### BRIEF
Exactly and in full, give the records again.

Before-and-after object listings
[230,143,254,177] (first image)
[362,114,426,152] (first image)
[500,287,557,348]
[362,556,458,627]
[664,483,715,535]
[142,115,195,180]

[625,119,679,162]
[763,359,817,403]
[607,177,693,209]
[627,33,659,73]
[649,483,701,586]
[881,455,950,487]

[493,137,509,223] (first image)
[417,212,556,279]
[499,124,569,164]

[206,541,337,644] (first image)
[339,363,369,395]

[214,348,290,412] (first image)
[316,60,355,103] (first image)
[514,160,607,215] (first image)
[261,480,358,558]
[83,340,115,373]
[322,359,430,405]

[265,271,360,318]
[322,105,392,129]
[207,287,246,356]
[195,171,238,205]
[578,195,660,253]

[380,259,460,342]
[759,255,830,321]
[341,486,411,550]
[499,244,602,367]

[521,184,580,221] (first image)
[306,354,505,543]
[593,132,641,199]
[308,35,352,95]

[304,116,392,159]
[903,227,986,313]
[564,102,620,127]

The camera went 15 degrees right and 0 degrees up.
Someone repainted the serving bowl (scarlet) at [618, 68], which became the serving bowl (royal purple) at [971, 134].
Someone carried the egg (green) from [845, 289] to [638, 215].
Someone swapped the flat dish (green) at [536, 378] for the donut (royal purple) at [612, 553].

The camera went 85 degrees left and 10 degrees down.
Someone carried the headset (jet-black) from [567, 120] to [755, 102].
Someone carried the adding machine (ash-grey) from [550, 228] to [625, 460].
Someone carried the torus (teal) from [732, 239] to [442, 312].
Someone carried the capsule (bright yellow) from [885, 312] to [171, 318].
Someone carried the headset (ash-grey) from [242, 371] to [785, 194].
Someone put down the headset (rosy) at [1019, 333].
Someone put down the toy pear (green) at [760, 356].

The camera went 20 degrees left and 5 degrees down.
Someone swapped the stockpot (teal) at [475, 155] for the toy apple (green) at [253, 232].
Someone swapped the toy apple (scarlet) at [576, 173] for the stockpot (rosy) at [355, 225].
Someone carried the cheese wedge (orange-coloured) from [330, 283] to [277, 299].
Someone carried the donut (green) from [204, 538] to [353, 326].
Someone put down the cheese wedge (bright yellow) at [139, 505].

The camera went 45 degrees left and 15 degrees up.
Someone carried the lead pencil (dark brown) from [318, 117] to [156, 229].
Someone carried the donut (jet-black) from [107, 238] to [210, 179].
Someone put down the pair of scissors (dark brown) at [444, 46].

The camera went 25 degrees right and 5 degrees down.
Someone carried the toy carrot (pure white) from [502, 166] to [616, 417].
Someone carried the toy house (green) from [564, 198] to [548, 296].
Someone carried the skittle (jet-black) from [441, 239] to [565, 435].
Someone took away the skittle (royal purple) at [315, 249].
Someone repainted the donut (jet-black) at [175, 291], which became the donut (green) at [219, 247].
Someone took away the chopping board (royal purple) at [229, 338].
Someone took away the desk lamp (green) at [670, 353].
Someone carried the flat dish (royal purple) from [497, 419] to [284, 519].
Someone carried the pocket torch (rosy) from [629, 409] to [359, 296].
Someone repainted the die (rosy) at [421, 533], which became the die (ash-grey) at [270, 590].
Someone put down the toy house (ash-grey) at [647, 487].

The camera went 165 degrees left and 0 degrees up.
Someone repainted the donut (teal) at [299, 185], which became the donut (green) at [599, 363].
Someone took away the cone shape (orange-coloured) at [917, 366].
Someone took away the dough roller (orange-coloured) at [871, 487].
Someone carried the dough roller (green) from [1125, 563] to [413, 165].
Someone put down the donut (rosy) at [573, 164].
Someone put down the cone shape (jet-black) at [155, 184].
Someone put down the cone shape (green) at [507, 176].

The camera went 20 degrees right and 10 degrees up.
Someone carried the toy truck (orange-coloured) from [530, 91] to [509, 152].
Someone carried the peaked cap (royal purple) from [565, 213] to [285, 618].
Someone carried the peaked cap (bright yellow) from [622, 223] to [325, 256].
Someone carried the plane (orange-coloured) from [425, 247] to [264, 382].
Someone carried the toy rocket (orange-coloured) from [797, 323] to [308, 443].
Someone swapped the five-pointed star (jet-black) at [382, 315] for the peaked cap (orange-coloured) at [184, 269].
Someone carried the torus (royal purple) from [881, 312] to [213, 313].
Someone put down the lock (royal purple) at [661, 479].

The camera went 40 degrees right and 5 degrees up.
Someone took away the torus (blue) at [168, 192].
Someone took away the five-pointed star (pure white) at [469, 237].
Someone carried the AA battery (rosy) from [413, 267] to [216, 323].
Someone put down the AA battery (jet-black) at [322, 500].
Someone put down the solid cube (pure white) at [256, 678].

### RESPONSE BOX
[230,143,254,177] (first image)
[362,114,426,152] (first image)
[500,287,557,348]
[362,556,458,627]
[664,483,715,535]
[142,115,195,180]

[625,119,679,162]
[763,359,817,403]
[607,177,693,209]
[627,33,659,73]
[649,483,701,586]
[881,455,950,487]

[493,137,509,223] (first image)
[417,212,556,279]
[499,124,569,164]

[206,541,337,644] (first image)
[339,363,369,395]

[214,348,290,412] (first image)
[316,60,355,103] (first image)
[514,160,607,215] (first image)
[261,480,358,558]
[83,340,115,373]
[322,359,430,405]

[265,271,360,318]
[322,105,392,129]
[207,287,246,356]
[195,171,238,205]
[578,195,660,253]

[380,259,460,342]
[759,255,830,321]
[341,486,411,550]
[499,244,602,367]

[521,184,580,221] (first image)
[306,354,505,543]
[593,132,641,199]
[308,35,352,95]

[304,116,392,159]
[903,227,986,313]
[564,102,620,127]

The camera went 15 degrees right and 0 degrees up.
Someone repainted the serving bowl (scarlet) at [618, 68], which became the serving bowl (royal purple) at [971, 134].
Someone carried the egg (green) from [845, 289] to [638, 215].
Someone swapped the flat dish (green) at [536, 378] for the donut (royal purple) at [612, 553].

The camera went 85 degrees left and 10 degrees down.
Someone carried the headset (jet-black) from [567, 120] to [755, 102].
Someone carried the adding machine (ash-grey) from [550, 228] to [625, 460].
Someone carried the torus (teal) from [732, 239] to [442, 312].
Someone carried the capsule (bright yellow) from [885, 312] to [171, 318].
Someone carried the headset (ash-grey) from [242, 371] to [785, 194].
Someone put down the headset (rosy) at [1019, 333].
Someone put down the toy pear (green) at [760, 356].

The camera went 20 degrees left and 5 degrees down.
Someone swapped the stockpot (teal) at [475, 155] for the toy apple (green) at [253, 232].
Someone swapped the toy apple (scarlet) at [576, 173] for the stockpot (rosy) at [355, 225].
Someone carried the cheese wedge (orange-coloured) from [330, 283] to [277, 299].
Someone carried the donut (green) from [204, 538] to [353, 326].
Someone put down the cheese wedge (bright yellow) at [139, 505].

The camera went 45 degrees left and 15 degrees up.
Someone carried the lead pencil (dark brown) from [318, 117] to [156, 229].
Someone carried the donut (jet-black) from [107, 238] to [210, 179].
Someone put down the pair of scissors (dark brown) at [444, 46].

The camera went 25 degrees right and 5 degrees down.
Someone carried the toy carrot (pure white) from [502, 166] to [616, 417].
Someone carried the toy house (green) from [564, 198] to [548, 296].
Someone carried the skittle (jet-black) from [441, 239] to [565, 435].
Someone took away the skittle (royal purple) at [315, 249].
Someone repainted the donut (jet-black) at [175, 291], which became the donut (green) at [219, 247].
Someone took away the chopping board (royal purple) at [229, 338].
Someone took away the desk lamp (green) at [670, 353].
Someone carried the flat dish (royal purple) from [497, 419] to [284, 519].
Someone carried the pocket torch (rosy) from [629, 409] to [359, 296].
Someone repainted the die (rosy) at [421, 533], which became the die (ash-grey) at [270, 590].
Someone put down the toy house (ash-grey) at [647, 487].

The camera went 165 degrees left and 0 degrees up.
Someone repainted the donut (teal) at [299, 185], which became the donut (green) at [599, 363].
Someone took away the cone shape (orange-coloured) at [917, 366].
Someone took away the dough roller (orange-coloured) at [871, 487].
Someone carried the dough roller (green) from [1125, 563] to [413, 165].
Someone put down the donut (rosy) at [573, 164].
Someone put down the cone shape (jet-black) at [155, 184].
Someone put down the cone shape (green) at [507, 176].

The camera went 20 degrees right and 10 degrees up.
Someone carried the toy truck (orange-coloured) from [530, 91] to [509, 152].
Someone carried the peaked cap (royal purple) from [565, 213] to [285, 618].
Someone carried the peaked cap (bright yellow) from [622, 223] to [325, 256].
Someone carried the plane (orange-coloured) from [425, 247] to [264, 382].
Someone carried the toy rocket (orange-coloured) from [797, 323] to [308, 443].
Someone swapped the five-pointed star (jet-black) at [382, 315] for the peaked cap (orange-coloured) at [184, 269].
Someone carried the torus (royal purple) from [881, 312] to [213, 313].
Someone put down the lock (royal purple) at [661, 479].

The camera went 40 degrees right and 5 degrees up.
Someone took away the torus (blue) at [168, 192].
Someone took away the five-pointed star (pure white) at [469, 237].
Someone carried the AA battery (rosy) from [413, 267] to [216, 323].
Someone put down the AA battery (jet-black) at [322, 500].
Someone put down the solid cube (pure white) at [256, 678].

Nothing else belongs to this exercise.